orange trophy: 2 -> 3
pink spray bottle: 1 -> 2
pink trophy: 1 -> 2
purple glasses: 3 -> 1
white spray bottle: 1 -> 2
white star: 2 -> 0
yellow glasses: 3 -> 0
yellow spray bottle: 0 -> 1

================

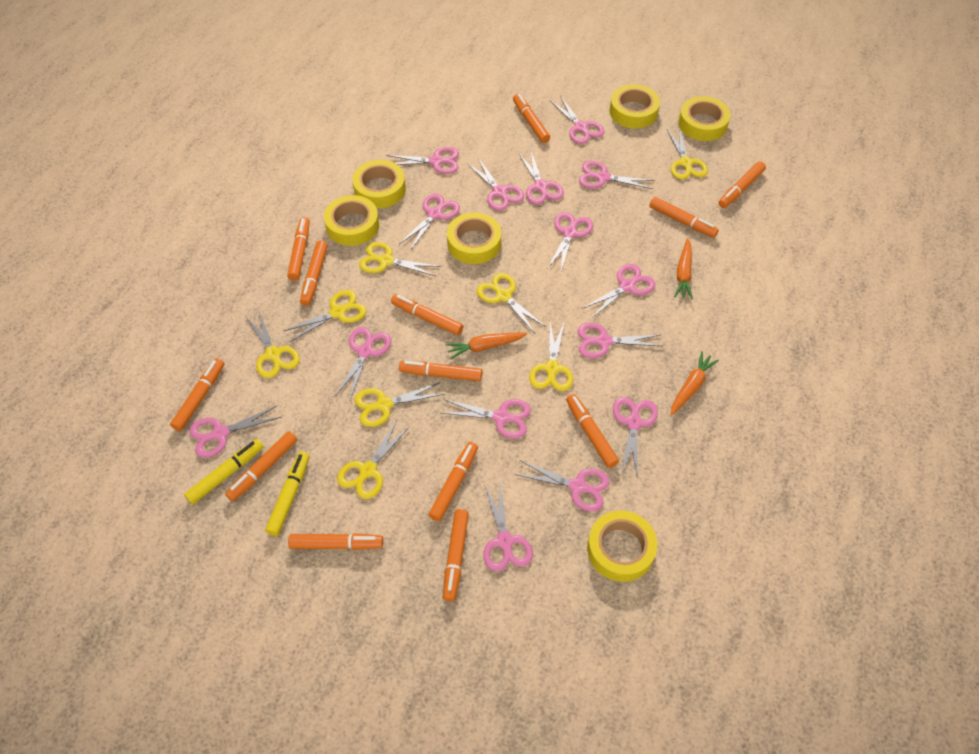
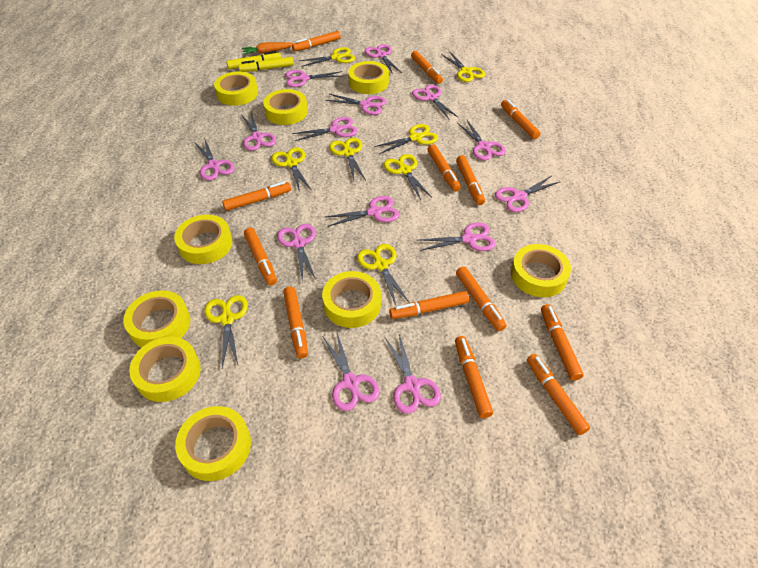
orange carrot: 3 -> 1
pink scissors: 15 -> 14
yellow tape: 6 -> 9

================

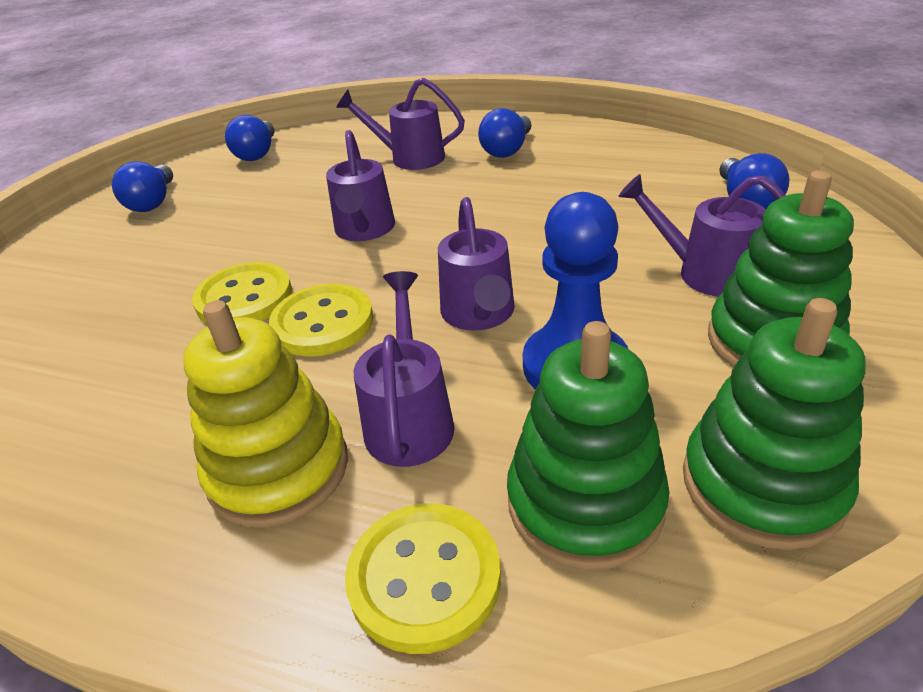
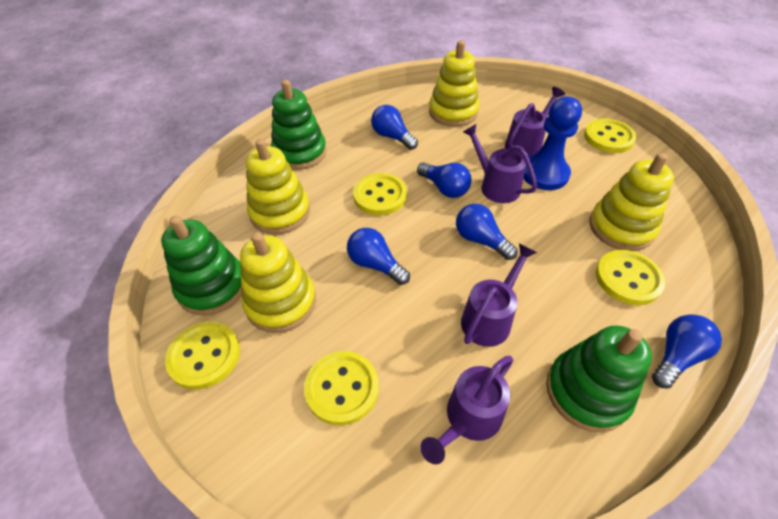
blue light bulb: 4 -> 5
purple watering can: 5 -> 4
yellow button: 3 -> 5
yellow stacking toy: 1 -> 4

================

### About this exercise:
Return all lines from the data that include the string "yellow".

### Solution to this problem:
yellow glasses: 3 -> 0
yellow spray bottle: 0 -> 1
yellow tape: 6 -> 9
yellow button: 3 -> 5
yellow stacking toy: 1 -> 4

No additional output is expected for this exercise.